This exercise calls for every record to be set down again, exactly and in full.

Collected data
Start of Block

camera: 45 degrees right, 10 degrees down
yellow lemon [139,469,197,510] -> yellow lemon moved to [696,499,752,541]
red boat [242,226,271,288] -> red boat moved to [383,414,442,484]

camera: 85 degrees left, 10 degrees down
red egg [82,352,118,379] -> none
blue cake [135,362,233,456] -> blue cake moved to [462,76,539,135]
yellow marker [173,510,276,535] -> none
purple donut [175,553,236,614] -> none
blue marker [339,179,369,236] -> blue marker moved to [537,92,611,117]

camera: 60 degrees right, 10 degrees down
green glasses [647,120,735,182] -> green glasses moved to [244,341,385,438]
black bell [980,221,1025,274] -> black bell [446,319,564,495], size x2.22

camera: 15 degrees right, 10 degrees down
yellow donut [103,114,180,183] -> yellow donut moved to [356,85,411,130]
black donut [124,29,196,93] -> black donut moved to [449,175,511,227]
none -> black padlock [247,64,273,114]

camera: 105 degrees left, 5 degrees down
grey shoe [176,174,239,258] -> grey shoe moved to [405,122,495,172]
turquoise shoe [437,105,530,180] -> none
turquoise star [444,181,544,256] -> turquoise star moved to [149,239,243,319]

End of Block

TASK OUTPUT =>
camera: 45 degrees right, 10 degrees down
yellow lemon [139,469,197,510] -> yellow lemon moved to [696,499,752,541]
red boat [242,226,271,288] -> red boat moved to [383,414,442,484]

camera: 85 degrees left, 10 degrees down
red egg [82,352,118,379] -> none
blue cake [135,362,233,456] -> blue cake moved to [462,76,539,135]
yellow marker [173,510,276,535] -> none
purple donut [175,553,236,614] -> none
blue marker [339,179,369,236] -> blue marker moved to [537,92,611,117]

camera: 60 degrees right, 10 degrees down
green glasses [647,120,735,182] -> green glasses moved to [244,341,385,438]
black bell [980,221,1025,274] -> black bell [446,319,564,495], size x2.22

camera: 15 degrees right, 10 degrees down
yellow donut [103,114,180,183] -> yellow donut moved to [356,85,411,130]
black donut [124,29,196,93] -> black donut moved to [449,175,511,227]
none -> black padlock [247,64,273,114]

camera: 105 degrees left, 5 degrees down
grey shoe [176,174,239,258] -> grey shoe moved to [405,122,495,172]
turquoise shoe [437,105,530,180] -> none
turquoise star [444,181,544,256] -> turquoise star moved to [149,239,243,319]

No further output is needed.